→ Data supplied:
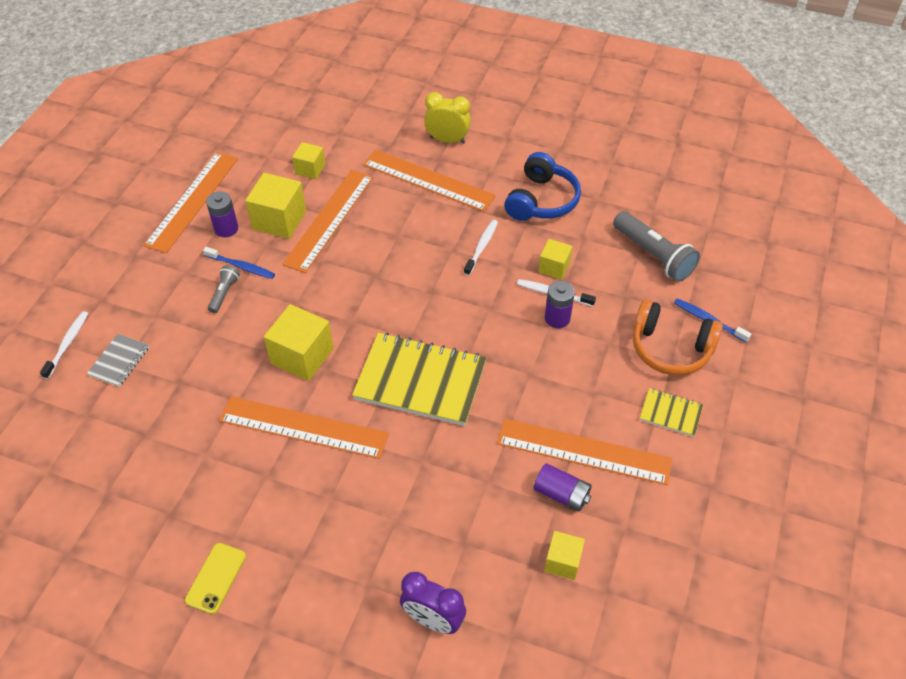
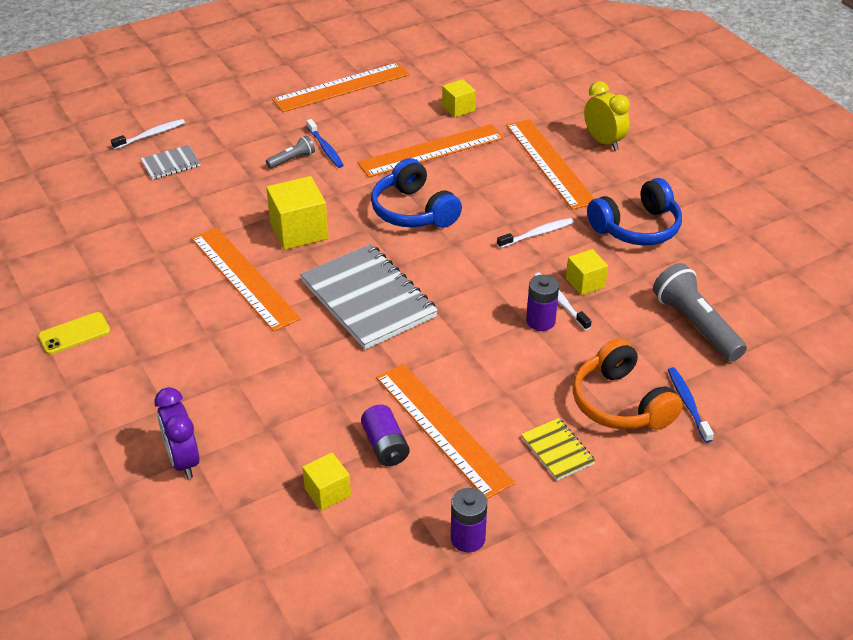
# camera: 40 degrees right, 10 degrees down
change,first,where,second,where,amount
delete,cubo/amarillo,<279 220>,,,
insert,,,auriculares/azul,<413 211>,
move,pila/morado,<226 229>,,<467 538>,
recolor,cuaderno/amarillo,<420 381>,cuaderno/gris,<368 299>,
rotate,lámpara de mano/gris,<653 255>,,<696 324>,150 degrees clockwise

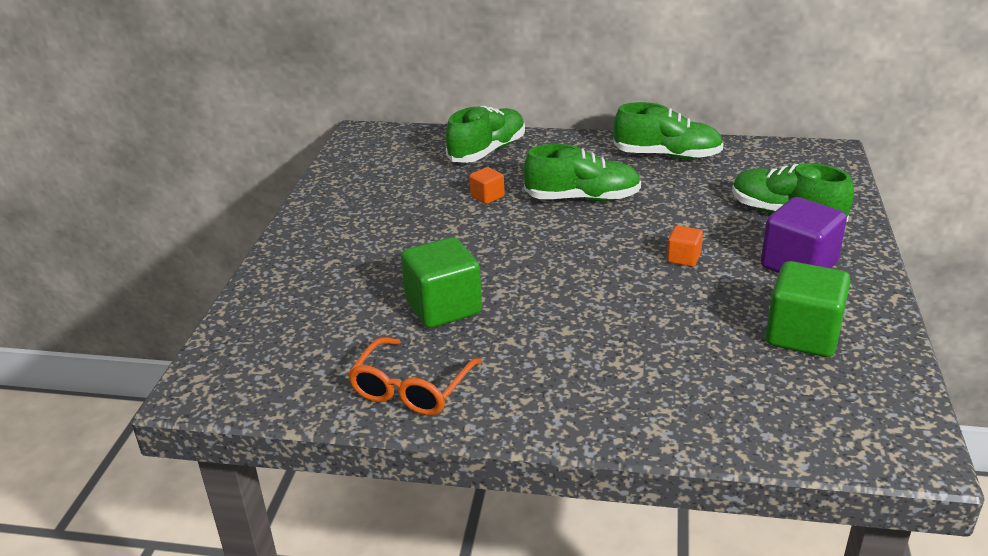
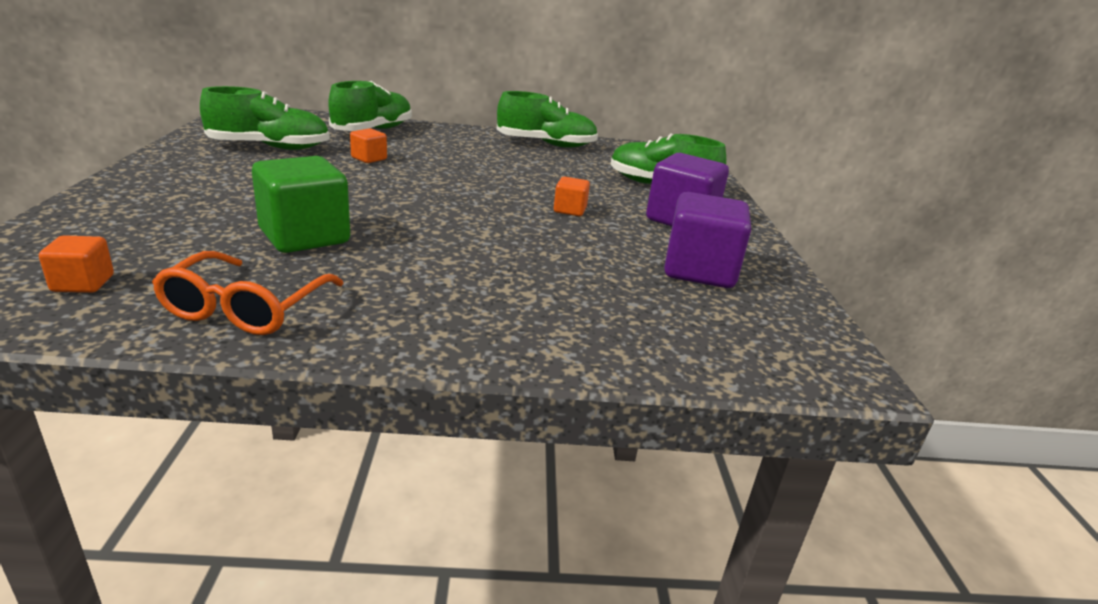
# camera: 15 degrees left, 5 degrees down
change,first,where,second,where,amount
insert,,,cubo/naranja,<83 283>,
move,zapato/verde,<582 198>,,<270 147>,
recolor,cubo/verde,<802 335>,cubo/morado,<699 271>,

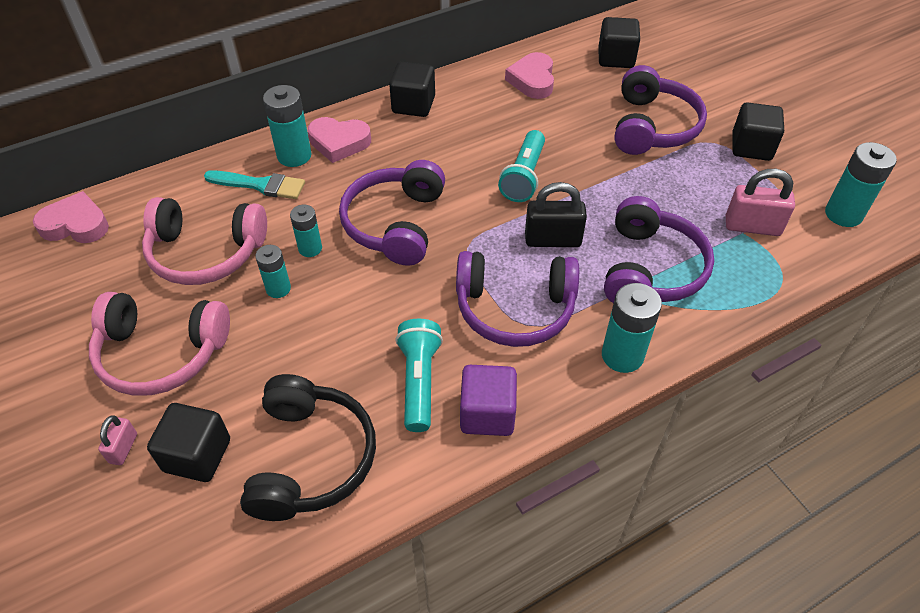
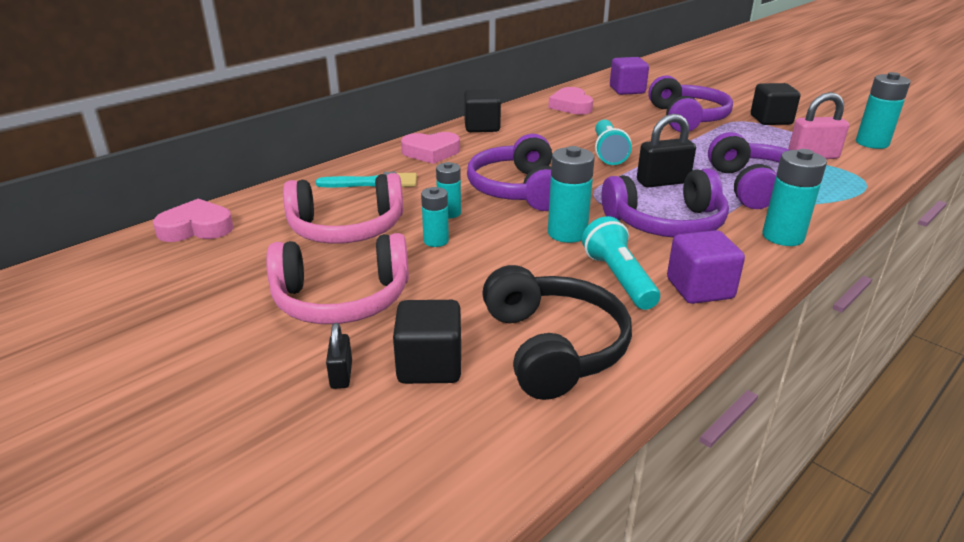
# camera: 15 degrees left, 20 degrees down
change,first,where,second,where,amount
move,pila/turquesa,<294 156>,,<567 233>,
recolor,candado/rosa,<123 448>,candado/negro,<341 375>,
recolor,cubo/negro,<616 58>,cubo/morado,<627 90>,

→ Activity:
Print the entries above word for word, without pictures.

→ Your solution:
# camera: 40 degrees right, 10 degrees down
change,first,where,second,where,amount
delete,cubo/amarillo,<279 220>,,,
insert,,,auriculares/azul,<413 211>,
move,pila/morado,<226 229>,,<467 538>,
recolor,cuaderno/amarillo,<420 381>,cuaderno/gris,<368 299>,
rotate,lámpara de mano/gris,<653 255>,,<696 324>,150 degrees clockwise

# camera: 15 degrees left, 5 degrees down
change,first,where,second,where,amount
insert,,,cubo/naranja,<83 283>,
move,zapato/verde,<582 198>,,<270 147>,
recolor,cubo/verde,<802 335>,cubo/morado,<699 271>,

# camera: 15 degrees left, 20 degrees down
change,first,where,second,where,amount
move,pila/turquesa,<294 156>,,<567 233>,
recolor,candado/rosa,<123 448>,candado/negro,<341 375>,
recolor,cubo/negro,<616 58>,cubo/morado,<627 90>,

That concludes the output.